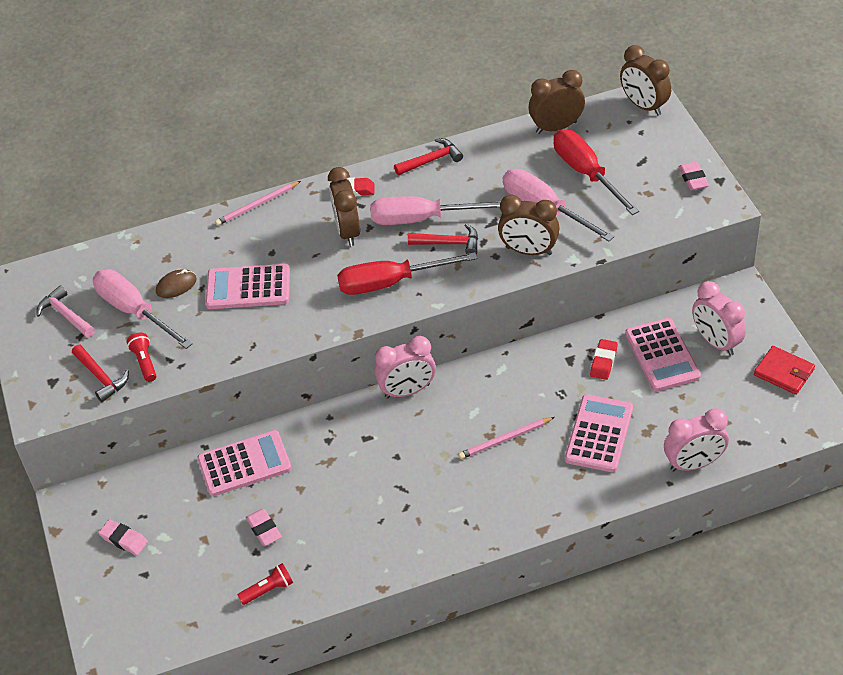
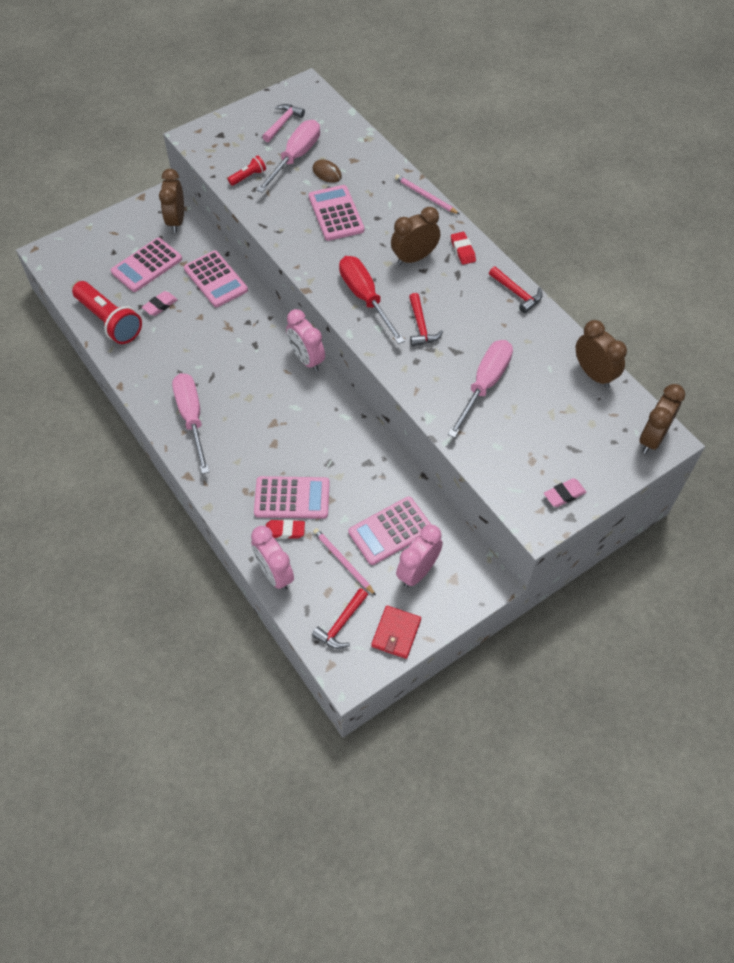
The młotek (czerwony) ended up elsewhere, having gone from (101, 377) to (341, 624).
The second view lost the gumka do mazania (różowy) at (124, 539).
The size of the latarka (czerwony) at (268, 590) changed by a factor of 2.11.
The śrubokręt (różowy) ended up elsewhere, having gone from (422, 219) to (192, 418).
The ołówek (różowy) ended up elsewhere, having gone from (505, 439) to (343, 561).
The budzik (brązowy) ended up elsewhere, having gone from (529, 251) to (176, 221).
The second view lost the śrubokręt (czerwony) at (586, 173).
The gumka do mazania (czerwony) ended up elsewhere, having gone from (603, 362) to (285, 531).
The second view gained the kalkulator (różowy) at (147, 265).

===============

### Brief
Exactly as written, repeat the lines from the beginning of the entries up to and including the line with "The śrubokręt (różowy)", but not the pictures.

### The completed task
The młotek (czerwony) ended up elsewhere, having gone from (101, 377) to (341, 624).
The second view lost the gumka do mazania (różowy) at (124, 539).
The size of the latarka (czerwony) at (268, 590) changed by a factor of 2.11.
The śrubokręt (różowy) ended up elsewhere, having gone from (422, 219) to (192, 418).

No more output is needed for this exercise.